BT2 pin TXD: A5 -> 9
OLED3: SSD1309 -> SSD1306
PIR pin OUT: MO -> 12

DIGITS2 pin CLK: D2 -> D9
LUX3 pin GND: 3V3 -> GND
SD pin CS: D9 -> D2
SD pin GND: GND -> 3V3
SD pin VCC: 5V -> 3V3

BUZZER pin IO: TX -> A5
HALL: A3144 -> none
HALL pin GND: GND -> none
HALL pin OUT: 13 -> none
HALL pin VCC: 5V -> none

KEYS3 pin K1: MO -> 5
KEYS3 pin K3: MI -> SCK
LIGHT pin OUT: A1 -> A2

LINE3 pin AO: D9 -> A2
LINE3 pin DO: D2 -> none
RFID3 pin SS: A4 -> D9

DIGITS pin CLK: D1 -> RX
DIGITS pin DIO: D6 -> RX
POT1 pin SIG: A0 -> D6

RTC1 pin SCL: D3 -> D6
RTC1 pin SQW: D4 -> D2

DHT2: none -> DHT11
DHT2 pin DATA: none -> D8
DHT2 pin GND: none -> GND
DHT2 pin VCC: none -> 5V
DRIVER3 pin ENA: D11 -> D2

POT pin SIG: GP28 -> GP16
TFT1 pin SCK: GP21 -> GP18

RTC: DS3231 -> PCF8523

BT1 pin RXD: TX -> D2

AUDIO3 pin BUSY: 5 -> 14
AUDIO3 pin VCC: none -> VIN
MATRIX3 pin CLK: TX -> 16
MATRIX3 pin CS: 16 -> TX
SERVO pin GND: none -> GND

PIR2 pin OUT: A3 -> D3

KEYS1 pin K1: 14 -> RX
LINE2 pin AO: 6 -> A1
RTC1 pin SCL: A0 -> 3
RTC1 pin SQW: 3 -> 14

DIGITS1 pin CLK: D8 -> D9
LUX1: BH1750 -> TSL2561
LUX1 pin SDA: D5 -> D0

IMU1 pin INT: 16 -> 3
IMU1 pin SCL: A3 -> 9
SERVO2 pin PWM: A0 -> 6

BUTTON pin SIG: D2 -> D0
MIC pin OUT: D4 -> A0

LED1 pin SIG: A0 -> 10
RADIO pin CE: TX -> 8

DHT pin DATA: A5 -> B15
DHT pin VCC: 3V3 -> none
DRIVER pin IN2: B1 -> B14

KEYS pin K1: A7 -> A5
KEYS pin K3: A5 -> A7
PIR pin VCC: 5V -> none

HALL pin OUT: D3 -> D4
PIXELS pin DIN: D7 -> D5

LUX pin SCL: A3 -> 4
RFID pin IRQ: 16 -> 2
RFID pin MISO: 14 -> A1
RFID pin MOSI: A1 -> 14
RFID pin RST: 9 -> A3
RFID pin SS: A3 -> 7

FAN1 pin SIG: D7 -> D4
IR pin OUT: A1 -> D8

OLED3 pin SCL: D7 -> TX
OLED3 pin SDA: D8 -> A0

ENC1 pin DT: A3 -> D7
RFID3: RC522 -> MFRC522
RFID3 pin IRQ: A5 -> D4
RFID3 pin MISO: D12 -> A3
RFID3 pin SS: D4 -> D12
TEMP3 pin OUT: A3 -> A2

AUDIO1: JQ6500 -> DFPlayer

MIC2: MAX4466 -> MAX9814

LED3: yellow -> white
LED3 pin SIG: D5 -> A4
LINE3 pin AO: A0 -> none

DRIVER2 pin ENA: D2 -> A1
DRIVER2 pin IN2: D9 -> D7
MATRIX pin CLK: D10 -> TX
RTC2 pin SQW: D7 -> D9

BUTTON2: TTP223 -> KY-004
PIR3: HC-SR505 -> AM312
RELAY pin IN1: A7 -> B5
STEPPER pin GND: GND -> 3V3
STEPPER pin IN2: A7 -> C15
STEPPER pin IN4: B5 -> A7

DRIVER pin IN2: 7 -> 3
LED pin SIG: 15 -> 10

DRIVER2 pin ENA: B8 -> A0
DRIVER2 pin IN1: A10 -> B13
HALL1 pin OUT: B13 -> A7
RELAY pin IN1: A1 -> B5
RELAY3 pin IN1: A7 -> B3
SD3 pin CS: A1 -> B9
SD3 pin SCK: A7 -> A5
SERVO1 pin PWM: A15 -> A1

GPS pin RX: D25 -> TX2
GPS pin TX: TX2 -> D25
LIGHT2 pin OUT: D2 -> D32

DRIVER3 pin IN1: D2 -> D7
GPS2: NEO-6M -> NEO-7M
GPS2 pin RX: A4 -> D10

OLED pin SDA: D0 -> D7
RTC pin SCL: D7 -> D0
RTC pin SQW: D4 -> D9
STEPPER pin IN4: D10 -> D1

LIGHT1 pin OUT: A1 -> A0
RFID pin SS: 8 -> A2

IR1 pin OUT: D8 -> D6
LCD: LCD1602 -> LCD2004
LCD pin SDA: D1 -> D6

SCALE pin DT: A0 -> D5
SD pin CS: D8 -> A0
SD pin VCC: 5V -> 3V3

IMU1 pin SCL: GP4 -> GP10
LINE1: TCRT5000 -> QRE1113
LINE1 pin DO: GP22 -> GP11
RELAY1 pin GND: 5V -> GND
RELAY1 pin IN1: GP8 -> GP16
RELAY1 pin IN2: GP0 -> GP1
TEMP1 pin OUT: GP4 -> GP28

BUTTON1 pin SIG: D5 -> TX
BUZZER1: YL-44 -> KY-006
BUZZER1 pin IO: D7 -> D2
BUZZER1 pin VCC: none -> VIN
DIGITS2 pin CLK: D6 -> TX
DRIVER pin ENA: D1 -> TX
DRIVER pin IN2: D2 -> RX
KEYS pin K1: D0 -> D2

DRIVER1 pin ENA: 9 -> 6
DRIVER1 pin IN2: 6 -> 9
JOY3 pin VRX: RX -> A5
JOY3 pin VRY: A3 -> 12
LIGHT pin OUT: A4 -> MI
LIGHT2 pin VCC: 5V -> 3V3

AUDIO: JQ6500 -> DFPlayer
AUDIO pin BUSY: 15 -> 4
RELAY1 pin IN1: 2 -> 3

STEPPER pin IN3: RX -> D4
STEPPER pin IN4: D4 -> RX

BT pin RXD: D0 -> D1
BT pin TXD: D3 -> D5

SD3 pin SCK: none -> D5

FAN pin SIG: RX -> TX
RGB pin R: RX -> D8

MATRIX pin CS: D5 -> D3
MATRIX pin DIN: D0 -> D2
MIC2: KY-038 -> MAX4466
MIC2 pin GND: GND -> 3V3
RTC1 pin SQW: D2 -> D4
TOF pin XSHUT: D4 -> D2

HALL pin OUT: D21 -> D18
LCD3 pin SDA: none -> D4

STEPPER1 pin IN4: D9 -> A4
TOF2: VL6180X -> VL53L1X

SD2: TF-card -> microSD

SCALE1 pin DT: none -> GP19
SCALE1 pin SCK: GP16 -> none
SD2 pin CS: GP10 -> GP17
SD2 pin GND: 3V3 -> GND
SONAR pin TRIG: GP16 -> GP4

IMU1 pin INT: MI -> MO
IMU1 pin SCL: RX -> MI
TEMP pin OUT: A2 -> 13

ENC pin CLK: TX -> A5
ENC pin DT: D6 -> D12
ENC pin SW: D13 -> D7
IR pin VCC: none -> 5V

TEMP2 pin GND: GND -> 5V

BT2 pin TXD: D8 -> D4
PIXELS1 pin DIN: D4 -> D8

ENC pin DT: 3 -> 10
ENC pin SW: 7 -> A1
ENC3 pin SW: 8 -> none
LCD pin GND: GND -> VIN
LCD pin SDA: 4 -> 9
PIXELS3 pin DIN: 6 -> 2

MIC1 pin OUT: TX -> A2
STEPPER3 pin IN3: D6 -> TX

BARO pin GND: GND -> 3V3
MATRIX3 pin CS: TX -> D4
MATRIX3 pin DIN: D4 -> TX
----------------
- DIRECTIONS: All of the lines above need to be given again exactly.

- SOLUTION TO THIS EXERCISE:
BT2 pin TXD: A5 -> 9
OLED3: SSD1309 -> SSD1306
PIR pin OUT: MO -> 12

DIGITS2 pin CLK: D2 -> D9
LUX3 pin GND: 3V3 -> GND
SD pin CS: D9 -> D2
SD pin GND: GND -> 3V3
SD pin VCC: 5V -> 3V3

BUZZER pin IO: TX -> A5
HALL: A3144 -> none
HALL pin GND: GND -> none
HALL pin OUT: 13 -> none
HALL pin VCC: 5V -> none

KEYS3 pin K1: MO -> 5
KEYS3 pin K3: MI -> SCK
LIGHT pin OUT: A1 -> A2

LINE3 pin AO: D9 -> A2
LINE3 pin DO: D2 -> none
RFID3 pin SS: A4 -> D9

DIGITS pin CLK: D1 -> RX
DIGITS pin DIO: D6 -> RX
POT1 pin SIG: A0 -> D6

RTC1 pin SCL: D3 -> D6
RTC1 pin SQW: D4 -> D2

DHT2: none -> DHT11
DHT2 pin DATA: none -> D8
DHT2 pin GND: none -> GND
DHT2 pin VCC: none -> 5V
DRIVER3 pin ENA: D11 -> D2

POT pin SIG: GP28 -> GP16
TFT1 pin SCK: GP21 -> GP18

RTC: DS3231 -> PCF8523

BT1 pin RXD: TX -> D2

AUDIO3 pin BUSY: 5 -> 14
AUDIO3 pin VCC: none -> VIN
MATRIX3 pin CLK: TX -> 16
MATRIX3 pin CS: 16 -> TX
SERVO pin GND: none -> GND

PIR2 pin OUT: A3 -> D3

KEYS1 pin K1: 14 -> RX
LINE2 pin AO: 6 -> A1
RTC1 pin SCL: A0 -> 3
RTC1 pin SQW: 3 -> 14

DIGITS1 pin CLK: D8 -> D9
LUX1: BH1750 -> TSL2561
LUX1 pin SDA: D5 -> D0

IMU1 pin INT: 16 -> 3
IMU1 pin SCL: A3 -> 9
SERVO2 pin PWM: A0 -> 6

BUTTON pin SIG: D2 -> D0
MIC pin OUT: D4 -> A0

LED1 pin SIG: A0 -> 10
RADIO pin CE: TX -> 8

DHT pin DATA: A5 -> B15
DHT pin VCC: 3V3 -> none
DRIVER pin IN2: B1 -> B14

KEYS pin K1: A7 -> A5
KEYS pin K3: A5 -> A7
PIR pin VCC: 5V -> none

HALL pin OUT: D3 -> D4
PIXELS pin DIN: D7 -> D5

LUX pin SCL: A3 -> 4
RFID pin IRQ: 16 -> 2
RFID pin MISO: 14 -> A1
RFID pin MOSI: A1 -> 14
RFID pin RST: 9 -> A3
RFID pin SS: A3 -> 7

FAN1 pin SIG: D7 -> D4
IR pin OUT: A1 -> D8

OLED3 pin SCL: D7 -> TX
OLED3 pin SDA: D8 -> A0

ENC1 pin DT: A3 -> D7
RFID3: RC522 -> MFRC522
RFID3 pin IRQ: A5 -> D4
RFID3 pin MISO: D12 -> A3
RFID3 pin SS: D4 -> D12
TEMP3 pin OUT: A3 -> A2

AUDIO1: JQ6500 -> DFPlayer

MIC2: MAX4466 -> MAX9814

LED3: yellow -> white
LED3 pin SIG: D5 -> A4
LINE3 pin AO: A0 -> none

DRIVER2 pin ENA: D2 -> A1
DRIVER2 pin IN2: D9 -> D7
MATRIX pin CLK: D10 -> TX
RTC2 pin SQW: D7 -> D9

BUTTON2: TTP223 -> KY-004
PIR3: HC-SR505 -> AM312
RELAY pin IN1: A7 -> B5
STEPPER pin GND: GND -> 3V3
STEPPER pin IN2: A7 -> C15
STEPPER pin IN4: B5 -> A7

DRIVER pin IN2: 7 -> 3
LED pin SIG: 15 -> 10

DRIVER2 pin ENA: B8 -> A0
DRIVER2 pin IN1: A10 -> B13
HALL1 pin OUT: B13 -> A7
RELAY pin IN1: A1 -> B5
RELAY3 pin IN1: A7 -> B3
SD3 pin CS: A1 -> B9
SD3 pin SCK: A7 -> A5
SERVO1 pin PWM: A15 -> A1

GPS pin RX: D25 -> TX2
GPS pin TX: TX2 -> D25
LIGHT2 pin OUT: D2 -> D32

DRIVER3 pin IN1: D2 -> D7
GPS2: NEO-6M -> NEO-7M
GPS2 pin RX: A4 -> D10

OLED pin SDA: D0 -> D7
RTC pin SCL: D7 -> D0
RTC pin SQW: D4 -> D9
STEPPER pin IN4: D10 -> D1

LIGHT1 pin OUT: A1 -> A0
RFID pin SS: 8 -> A2

IR1 pin OUT: D8 -> D6
LCD: LCD1602 -> LCD2004
LCD pin SDA: D1 -> D6

SCALE pin DT: A0 -> D5
SD pin CS: D8 -> A0
SD pin VCC: 5V -> 3V3

IMU1 pin SCL: GP4 -> GP10
LINE1: TCRT5000 -> QRE1113
LINE1 pin DO: GP22 -> GP11
RELAY1 pin GND: 5V -> GND
RELAY1 pin IN1: GP8 -> GP16
RELAY1 pin IN2: GP0 -> GP1
TEMP1 pin OUT: GP4 -> GP28

BUTTON1 pin SIG: D5 -> TX
BUZZER1: YL-44 -> KY-006
BUZZER1 pin IO: D7 -> D2
BUZZER1 pin VCC: none -> VIN
DIGITS2 pin CLK: D6 -> TX
DRIVER pin ENA: D1 -> TX
DRIVER pin IN2: D2 -> RX
KEYS pin K1: D0 -> D2

DRIVER1 pin ENA: 9 -> 6
DRIVER1 pin IN2: 6 -> 9
JOY3 pin VRX: RX -> A5
JOY3 pin VRY: A3 -> 12
LIGHT pin OUT: A4 -> MI
LIGHT2 pin VCC: 5V -> 3V3

AUDIO: JQ6500 -> DFPlayer
AUDIO pin BUSY: 15 -> 4
RELAY1 pin IN1: 2 -> 3

STEPPER pin IN3: RX -> D4
STEPPER pin IN4: D4 -> RX

BT pin RXD: D0 -> D1
BT pin TXD: D3 -> D5

SD3 pin SCK: none -> D5

FAN pin SIG: RX -> TX
RGB pin R: RX -> D8

MATRIX pin CS: D5 -> D3
MATRIX pin DIN: D0 -> D2
MIC2: KY-038 -> MAX4466
MIC2 pin GND: GND -> 3V3
RTC1 pin SQW: D2 -> D4
TOF pin XSHUT: D4 -> D2

HALL pin OUT: D21 -> D18
LCD3 pin SDA: none -> D4

STEPPER1 pin IN4: D9 -> A4
TOF2: VL6180X -> VL53L1X

SD2: TF-card -> microSD

SCALE1 pin DT: none -> GP19
SCALE1 pin SCK: GP16 -> none
SD2 pin CS: GP10 -> GP17
SD2 pin GND: 3V3 -> GND
SONAR pin TRIG: GP16 -> GP4

IMU1 pin INT: MI -> MO
IMU1 pin SCL: RX -> MI
TEMP pin OUT: A2 -> 13

ENC pin CLK: TX -> A5
ENC pin DT: D6 -> D12
ENC pin SW: D13 -> D7
IR pin VCC: none -> 5V

TEMP2 pin GND: GND -> 5V

BT2 pin TXD: D8 -> D4
PIXELS1 pin DIN: D4 -> D8

ENC pin DT: 3 -> 10
ENC pin SW: 7 -> A1
ENC3 pin SW: 8 -> none
LCD pin GND: GND -> VIN
LCD pin SDA: 4 -> 9
PIXELS3 pin DIN: 6 -> 2

MIC1 pin OUT: TX -> A2
STEPPER3 pin IN3: D6 -> TX

BARO pin GND: GND -> 3V3
MATRIX3 pin CS: TX -> D4
MATRIX3 pin DIN: D4 -> TX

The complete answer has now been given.